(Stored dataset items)
•••

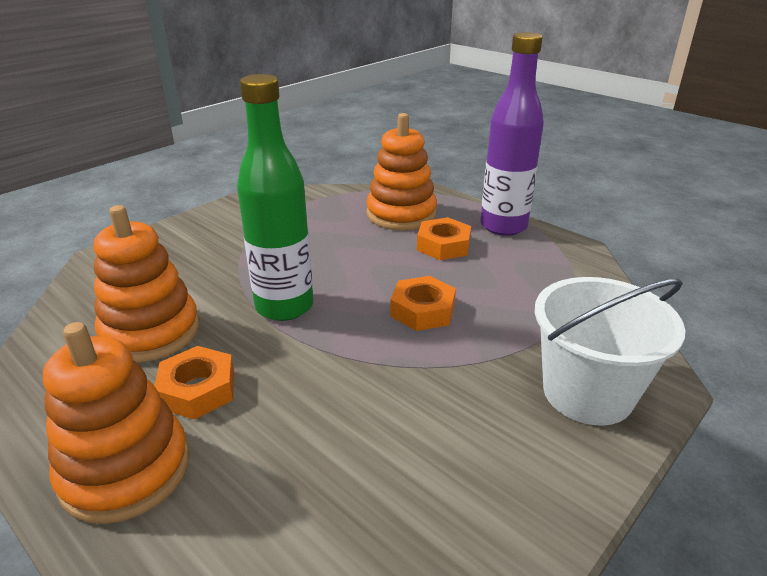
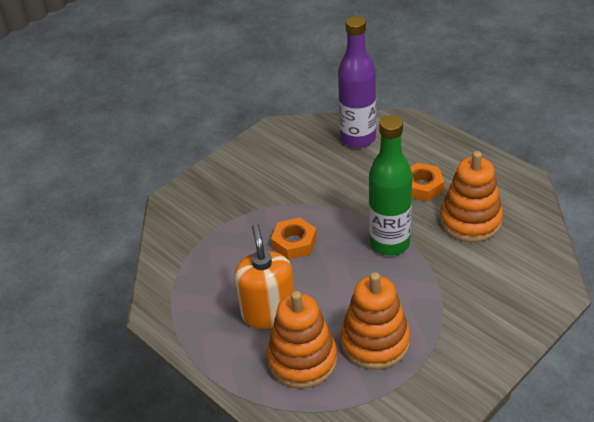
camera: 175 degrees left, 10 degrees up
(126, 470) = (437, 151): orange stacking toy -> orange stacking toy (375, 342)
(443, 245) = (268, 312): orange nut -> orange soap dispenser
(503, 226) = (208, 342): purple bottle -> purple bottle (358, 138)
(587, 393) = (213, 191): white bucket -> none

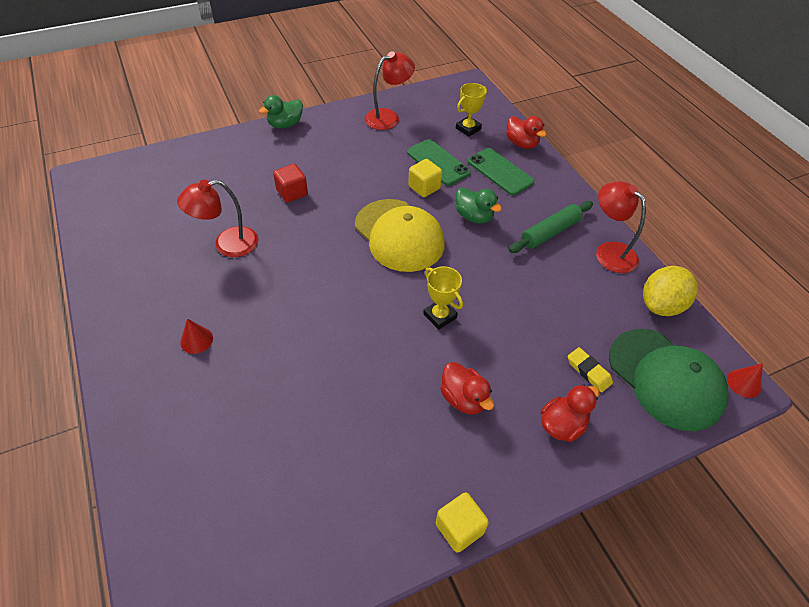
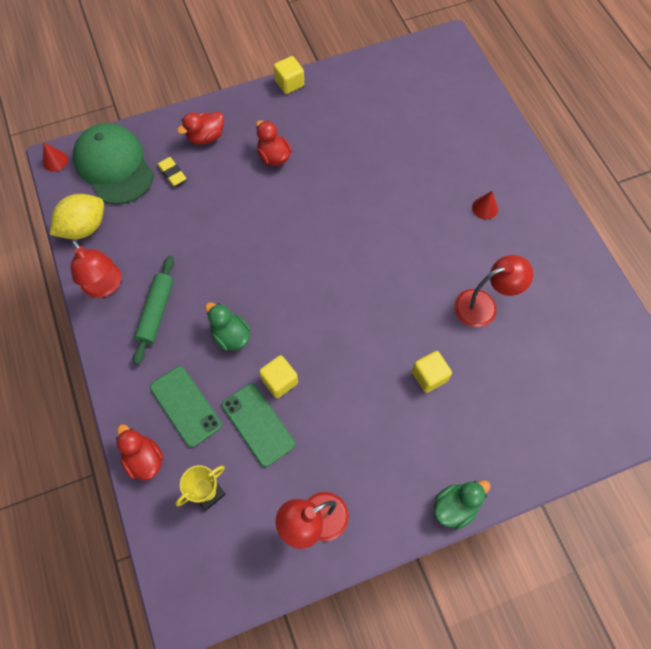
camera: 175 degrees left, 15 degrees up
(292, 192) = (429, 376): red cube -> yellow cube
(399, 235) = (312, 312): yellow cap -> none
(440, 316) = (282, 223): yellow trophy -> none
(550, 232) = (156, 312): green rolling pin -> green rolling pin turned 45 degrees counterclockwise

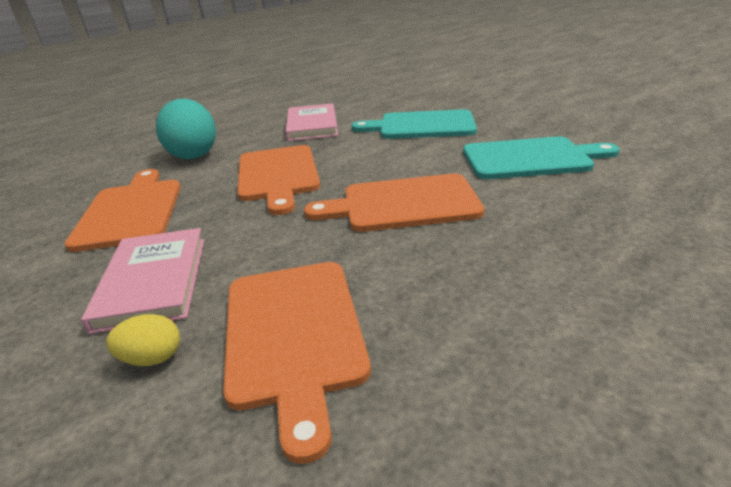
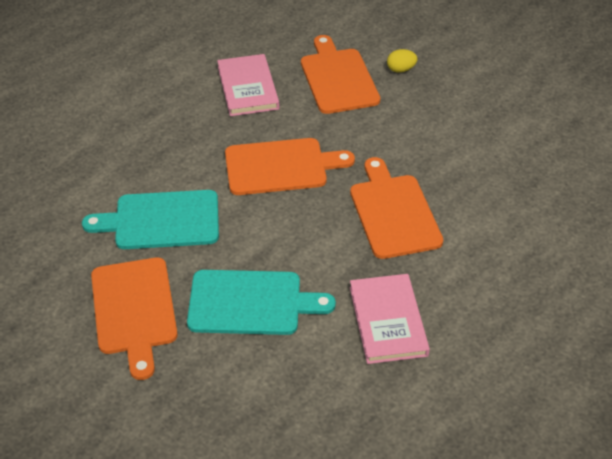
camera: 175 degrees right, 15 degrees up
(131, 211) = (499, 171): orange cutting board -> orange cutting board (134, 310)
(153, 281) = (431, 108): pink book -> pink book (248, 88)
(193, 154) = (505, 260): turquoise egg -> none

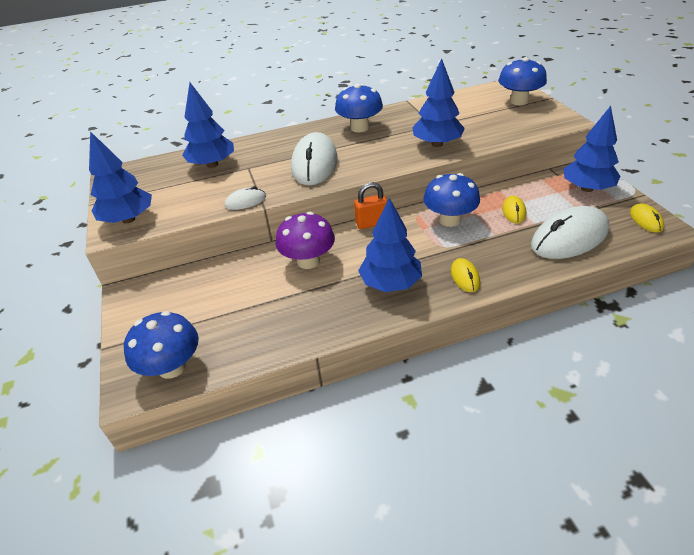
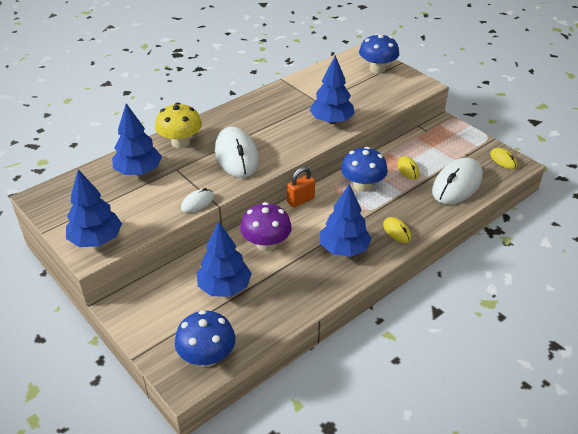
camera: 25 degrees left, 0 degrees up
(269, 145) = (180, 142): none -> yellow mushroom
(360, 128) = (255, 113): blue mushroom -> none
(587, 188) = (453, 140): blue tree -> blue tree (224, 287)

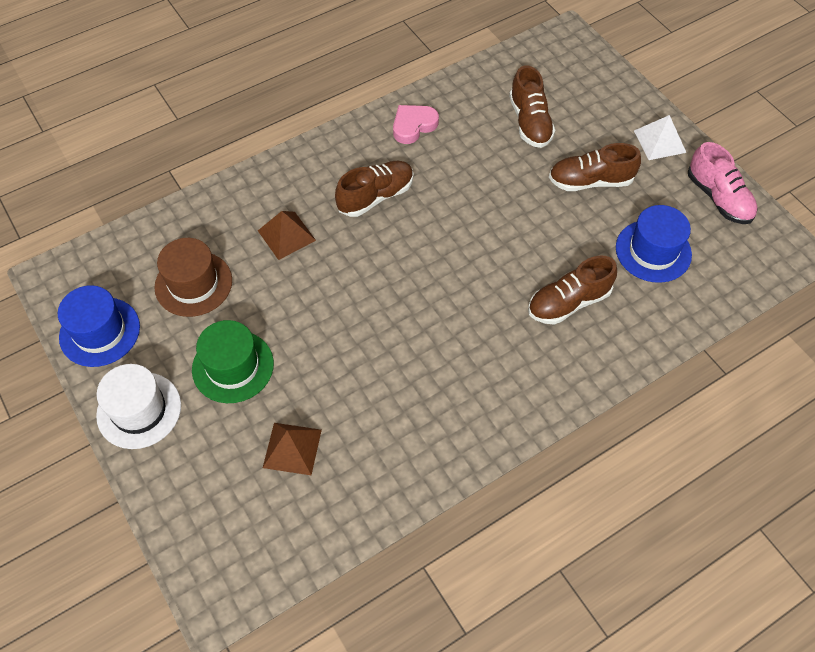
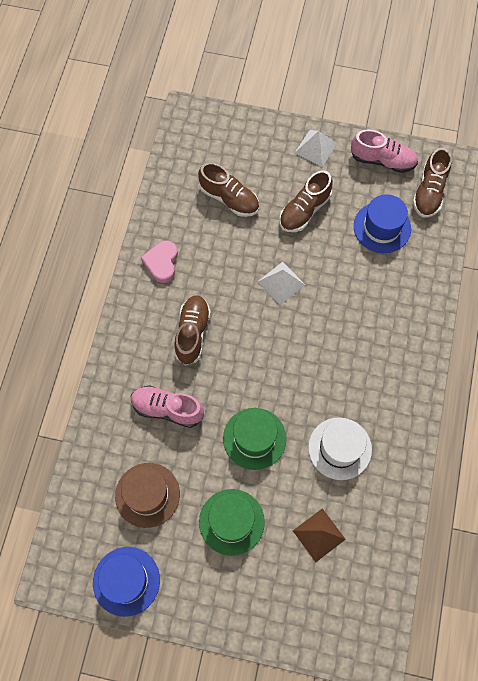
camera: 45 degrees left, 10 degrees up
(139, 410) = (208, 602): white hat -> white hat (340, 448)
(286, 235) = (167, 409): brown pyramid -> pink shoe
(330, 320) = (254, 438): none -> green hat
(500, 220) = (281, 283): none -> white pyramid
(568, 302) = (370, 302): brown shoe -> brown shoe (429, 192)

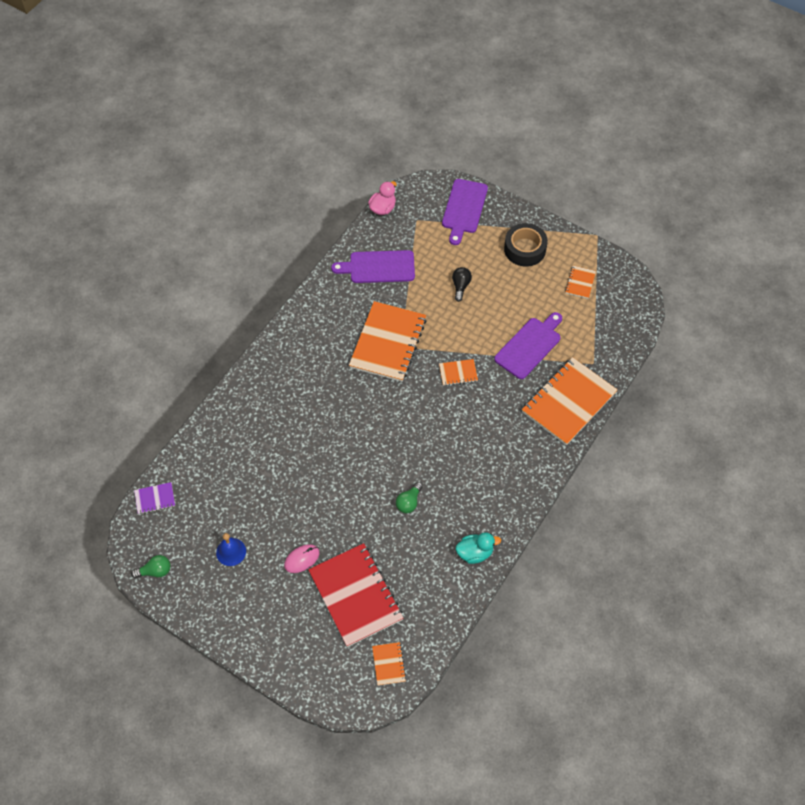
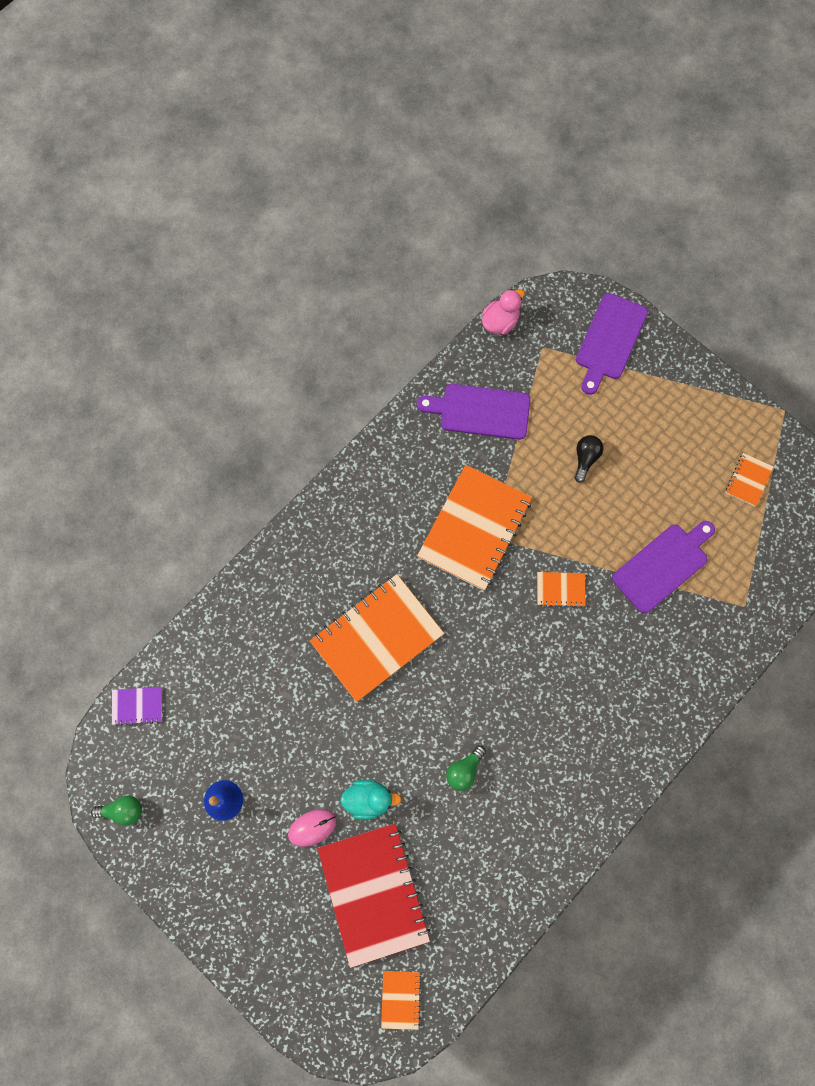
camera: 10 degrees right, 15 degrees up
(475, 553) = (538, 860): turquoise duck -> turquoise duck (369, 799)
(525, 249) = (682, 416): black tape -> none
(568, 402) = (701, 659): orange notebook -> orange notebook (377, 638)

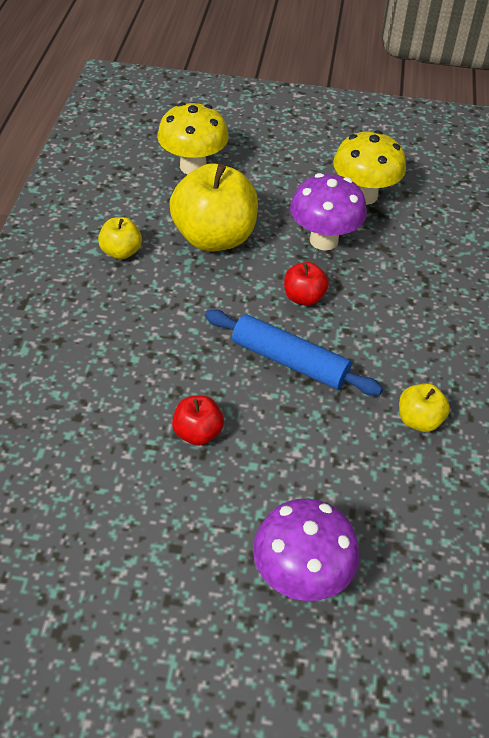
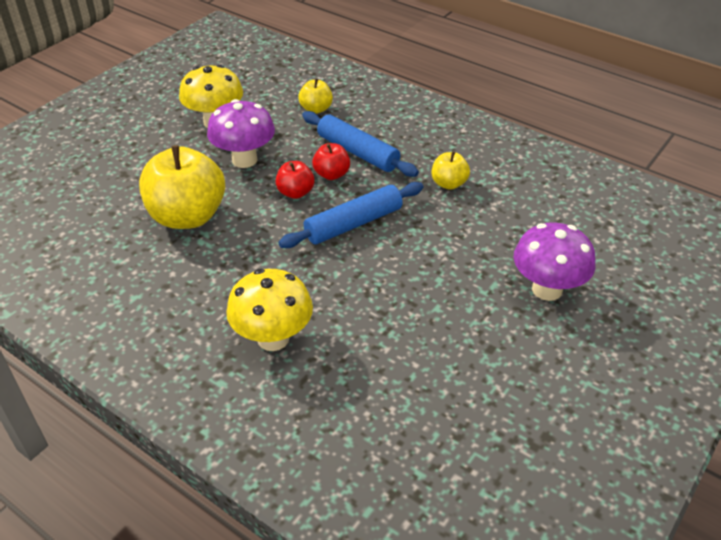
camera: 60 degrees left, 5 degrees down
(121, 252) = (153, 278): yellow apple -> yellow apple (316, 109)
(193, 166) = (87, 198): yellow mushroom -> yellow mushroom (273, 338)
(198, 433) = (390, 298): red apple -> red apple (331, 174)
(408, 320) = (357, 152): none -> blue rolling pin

•••

Collect from the data above every line that includes "left".

Answer to the exercise »
camera: 175 degrees left, 10 degrees up
camera: 175 degrees left, 15 degrees up
camera: 25 degrees left, 0 degrees up
camera: 45 degrees left, 10 degrees up
camera: 60 degrees left, 5 degrees down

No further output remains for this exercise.